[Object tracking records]
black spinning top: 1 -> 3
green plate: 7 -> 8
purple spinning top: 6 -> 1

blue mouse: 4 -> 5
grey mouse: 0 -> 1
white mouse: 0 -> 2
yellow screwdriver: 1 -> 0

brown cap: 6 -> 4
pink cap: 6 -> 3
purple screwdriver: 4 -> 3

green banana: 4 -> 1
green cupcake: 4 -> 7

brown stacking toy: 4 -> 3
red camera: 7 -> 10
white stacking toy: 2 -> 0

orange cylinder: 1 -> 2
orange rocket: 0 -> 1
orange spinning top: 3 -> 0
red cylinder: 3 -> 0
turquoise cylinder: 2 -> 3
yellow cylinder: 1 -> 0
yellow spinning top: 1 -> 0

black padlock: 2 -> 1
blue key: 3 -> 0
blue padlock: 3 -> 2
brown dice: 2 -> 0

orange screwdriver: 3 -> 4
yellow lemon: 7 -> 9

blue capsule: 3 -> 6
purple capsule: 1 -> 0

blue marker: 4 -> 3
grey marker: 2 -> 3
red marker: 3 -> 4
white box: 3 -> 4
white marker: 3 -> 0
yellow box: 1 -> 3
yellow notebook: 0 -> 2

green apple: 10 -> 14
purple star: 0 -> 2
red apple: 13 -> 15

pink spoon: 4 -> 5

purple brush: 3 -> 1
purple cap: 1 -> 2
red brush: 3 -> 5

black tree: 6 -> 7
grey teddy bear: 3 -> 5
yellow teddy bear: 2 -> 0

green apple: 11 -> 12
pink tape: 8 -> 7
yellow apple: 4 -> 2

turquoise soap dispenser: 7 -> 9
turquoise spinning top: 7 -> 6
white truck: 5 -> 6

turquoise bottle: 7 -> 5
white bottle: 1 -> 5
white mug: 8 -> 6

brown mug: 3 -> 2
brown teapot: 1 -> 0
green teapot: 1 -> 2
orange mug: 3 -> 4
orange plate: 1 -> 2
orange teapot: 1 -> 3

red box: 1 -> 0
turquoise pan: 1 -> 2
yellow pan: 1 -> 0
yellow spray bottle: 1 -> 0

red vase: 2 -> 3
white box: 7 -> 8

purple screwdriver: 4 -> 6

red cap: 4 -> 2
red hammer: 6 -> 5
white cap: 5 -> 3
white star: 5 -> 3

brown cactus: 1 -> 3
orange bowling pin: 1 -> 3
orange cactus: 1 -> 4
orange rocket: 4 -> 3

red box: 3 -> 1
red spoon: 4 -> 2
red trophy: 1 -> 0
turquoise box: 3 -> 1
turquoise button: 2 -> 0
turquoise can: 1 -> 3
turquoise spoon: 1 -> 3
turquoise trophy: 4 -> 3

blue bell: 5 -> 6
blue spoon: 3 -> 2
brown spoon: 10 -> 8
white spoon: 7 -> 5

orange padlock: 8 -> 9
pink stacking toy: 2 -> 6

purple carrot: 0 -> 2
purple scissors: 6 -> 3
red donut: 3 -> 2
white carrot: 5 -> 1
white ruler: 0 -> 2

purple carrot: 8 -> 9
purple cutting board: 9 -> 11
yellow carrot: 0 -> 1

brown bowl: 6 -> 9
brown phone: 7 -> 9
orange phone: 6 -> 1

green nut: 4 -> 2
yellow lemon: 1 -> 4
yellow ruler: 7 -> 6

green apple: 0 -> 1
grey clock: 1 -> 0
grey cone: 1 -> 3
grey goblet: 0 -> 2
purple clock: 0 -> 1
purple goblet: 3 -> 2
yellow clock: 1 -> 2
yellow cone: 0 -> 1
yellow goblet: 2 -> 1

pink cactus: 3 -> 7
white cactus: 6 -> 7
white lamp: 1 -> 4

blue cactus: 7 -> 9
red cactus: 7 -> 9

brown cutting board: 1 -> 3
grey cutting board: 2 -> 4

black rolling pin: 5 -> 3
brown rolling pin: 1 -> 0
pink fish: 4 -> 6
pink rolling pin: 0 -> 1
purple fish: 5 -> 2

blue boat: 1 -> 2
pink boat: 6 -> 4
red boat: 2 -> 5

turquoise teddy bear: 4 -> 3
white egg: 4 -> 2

Task instructions | Search the entries for the string "padlock" and return each line where it turns up.

Solution to the problem |
black padlock: 2 -> 1
blue padlock: 3 -> 2
orange padlock: 8 -> 9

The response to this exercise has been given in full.